Content starts

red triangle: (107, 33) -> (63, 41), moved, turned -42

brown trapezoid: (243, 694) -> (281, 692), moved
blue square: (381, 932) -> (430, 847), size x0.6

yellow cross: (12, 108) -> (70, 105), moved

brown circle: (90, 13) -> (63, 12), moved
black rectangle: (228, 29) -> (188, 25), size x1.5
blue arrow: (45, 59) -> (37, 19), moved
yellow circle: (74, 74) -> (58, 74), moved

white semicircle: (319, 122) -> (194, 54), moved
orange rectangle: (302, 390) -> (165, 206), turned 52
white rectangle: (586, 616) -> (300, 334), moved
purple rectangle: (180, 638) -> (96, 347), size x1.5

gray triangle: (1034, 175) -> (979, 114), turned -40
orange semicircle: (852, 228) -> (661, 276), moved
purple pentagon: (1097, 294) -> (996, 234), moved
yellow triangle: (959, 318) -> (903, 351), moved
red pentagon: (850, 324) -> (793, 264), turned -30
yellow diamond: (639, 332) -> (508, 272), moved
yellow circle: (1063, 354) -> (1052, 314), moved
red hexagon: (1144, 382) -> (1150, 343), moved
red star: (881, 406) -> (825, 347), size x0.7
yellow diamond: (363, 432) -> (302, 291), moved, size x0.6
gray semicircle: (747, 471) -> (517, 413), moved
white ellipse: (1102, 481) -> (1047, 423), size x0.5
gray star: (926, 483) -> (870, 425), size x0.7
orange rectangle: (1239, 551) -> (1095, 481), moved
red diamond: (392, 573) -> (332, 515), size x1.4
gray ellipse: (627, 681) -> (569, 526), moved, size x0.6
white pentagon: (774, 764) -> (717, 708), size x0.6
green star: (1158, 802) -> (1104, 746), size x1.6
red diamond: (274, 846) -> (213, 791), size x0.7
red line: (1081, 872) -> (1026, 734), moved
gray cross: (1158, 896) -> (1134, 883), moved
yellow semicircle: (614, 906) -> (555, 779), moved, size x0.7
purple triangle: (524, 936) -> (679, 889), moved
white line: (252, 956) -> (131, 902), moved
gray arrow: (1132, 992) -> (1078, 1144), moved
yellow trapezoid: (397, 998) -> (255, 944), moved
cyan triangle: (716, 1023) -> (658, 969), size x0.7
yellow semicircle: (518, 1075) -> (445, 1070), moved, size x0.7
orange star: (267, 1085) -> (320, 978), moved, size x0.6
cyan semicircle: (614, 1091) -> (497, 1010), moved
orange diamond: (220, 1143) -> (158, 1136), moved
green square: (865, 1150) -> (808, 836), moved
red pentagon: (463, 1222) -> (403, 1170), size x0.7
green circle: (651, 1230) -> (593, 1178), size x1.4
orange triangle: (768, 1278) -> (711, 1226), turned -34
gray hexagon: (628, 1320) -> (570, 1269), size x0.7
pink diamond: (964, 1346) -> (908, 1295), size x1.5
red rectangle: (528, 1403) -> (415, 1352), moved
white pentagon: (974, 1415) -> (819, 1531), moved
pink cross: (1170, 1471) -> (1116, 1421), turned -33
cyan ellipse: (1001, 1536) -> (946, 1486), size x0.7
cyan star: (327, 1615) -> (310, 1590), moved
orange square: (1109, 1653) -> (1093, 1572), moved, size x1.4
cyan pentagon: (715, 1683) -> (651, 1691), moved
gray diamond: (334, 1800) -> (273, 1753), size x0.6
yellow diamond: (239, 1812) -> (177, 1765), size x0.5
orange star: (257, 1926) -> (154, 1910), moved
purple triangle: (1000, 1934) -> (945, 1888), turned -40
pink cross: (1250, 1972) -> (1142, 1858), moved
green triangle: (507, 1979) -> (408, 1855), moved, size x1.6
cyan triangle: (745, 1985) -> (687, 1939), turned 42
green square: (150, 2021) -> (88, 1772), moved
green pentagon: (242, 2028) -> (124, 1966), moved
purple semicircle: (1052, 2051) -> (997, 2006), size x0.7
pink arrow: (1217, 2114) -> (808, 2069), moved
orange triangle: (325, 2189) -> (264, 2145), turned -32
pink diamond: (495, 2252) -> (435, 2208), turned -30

Content ends

WHAT IS EXPECTED: All the records, from the first line to the last: repeat them exactly.

OUTPUT OF THE TASK:
red triangle: (107, 33) -> (63, 41), moved, turned -42

brown trapezoid: (243, 694) -> (281, 692), moved
blue square: (381, 932) -> (430, 847), size x0.6

yellow cross: (12, 108) -> (70, 105), moved

brown circle: (90, 13) -> (63, 12), moved
black rectangle: (228, 29) -> (188, 25), size x1.5
blue arrow: (45, 59) -> (37, 19), moved
yellow circle: (74, 74) -> (58, 74), moved

white semicircle: (319, 122) -> (194, 54), moved
orange rectangle: (302, 390) -> (165, 206), turned 52
white rectangle: (586, 616) -> (300, 334), moved
purple rectangle: (180, 638) -> (96, 347), size x1.5

gray triangle: (1034, 175) -> (979, 114), turned -40
orange semicircle: (852, 228) -> (661, 276), moved
purple pentagon: (1097, 294) -> (996, 234), moved
yellow triangle: (959, 318) -> (903, 351), moved
red pentagon: (850, 324) -> (793, 264), turned -30
yellow diamond: (639, 332) -> (508, 272), moved
yellow circle: (1063, 354) -> (1052, 314), moved
red hexagon: (1144, 382) -> (1150, 343), moved
red star: (881, 406) -> (825, 347), size x0.7
yellow diamond: (363, 432) -> (302, 291), moved, size x0.6
gray semicircle: (747, 471) -> (517, 413), moved
white ellipse: (1102, 481) -> (1047, 423), size x0.5
gray star: (926, 483) -> (870, 425), size x0.7
orange rectangle: (1239, 551) -> (1095, 481), moved
red diamond: (392, 573) -> (332, 515), size x1.4
gray ellipse: (627, 681) -> (569, 526), moved, size x0.6
white pentagon: (774, 764) -> (717, 708), size x0.6
green star: (1158, 802) -> (1104, 746), size x1.6
red diamond: (274, 846) -> (213, 791), size x0.7
red line: (1081, 872) -> (1026, 734), moved
gray cross: (1158, 896) -> (1134, 883), moved
yellow semicircle: (614, 906) -> (555, 779), moved, size x0.7
purple triangle: (524, 936) -> (679, 889), moved
white line: (252, 956) -> (131, 902), moved
gray arrow: (1132, 992) -> (1078, 1144), moved
yellow trapezoid: (397, 998) -> (255, 944), moved
cyan triangle: (716, 1023) -> (658, 969), size x0.7
yellow semicircle: (518, 1075) -> (445, 1070), moved, size x0.7
orange star: (267, 1085) -> (320, 978), moved, size x0.6
cyan semicircle: (614, 1091) -> (497, 1010), moved
orange diamond: (220, 1143) -> (158, 1136), moved
green square: (865, 1150) -> (808, 836), moved
red pentagon: (463, 1222) -> (403, 1170), size x0.7
green circle: (651, 1230) -> (593, 1178), size x1.4
orange triangle: (768, 1278) -> (711, 1226), turned -34
gray hexagon: (628, 1320) -> (570, 1269), size x0.7
pink diamond: (964, 1346) -> (908, 1295), size x1.5
red rectangle: (528, 1403) -> (415, 1352), moved
white pentagon: (974, 1415) -> (819, 1531), moved
pink cross: (1170, 1471) -> (1116, 1421), turned -33
cyan ellipse: (1001, 1536) -> (946, 1486), size x0.7
cyan star: (327, 1615) -> (310, 1590), moved
orange square: (1109, 1653) -> (1093, 1572), moved, size x1.4
cyan pentagon: (715, 1683) -> (651, 1691), moved
gray diamond: (334, 1800) -> (273, 1753), size x0.6
yellow diamond: (239, 1812) -> (177, 1765), size x0.5
orange star: (257, 1926) -> (154, 1910), moved
purple triangle: (1000, 1934) -> (945, 1888), turned -40
pink cross: (1250, 1972) -> (1142, 1858), moved
green triangle: (507, 1979) -> (408, 1855), moved, size x1.6
cyan triangle: (745, 1985) -> (687, 1939), turned 42
green square: (150, 2021) -> (88, 1772), moved
green pentagon: (242, 2028) -> (124, 1966), moved
purple semicircle: (1052, 2051) -> (997, 2006), size x0.7
pink arrow: (1217, 2114) -> (808, 2069), moved
orange triangle: (325, 2189) -> (264, 2145), turned -32
pink diamond: (495, 2252) -> (435, 2208), turned -30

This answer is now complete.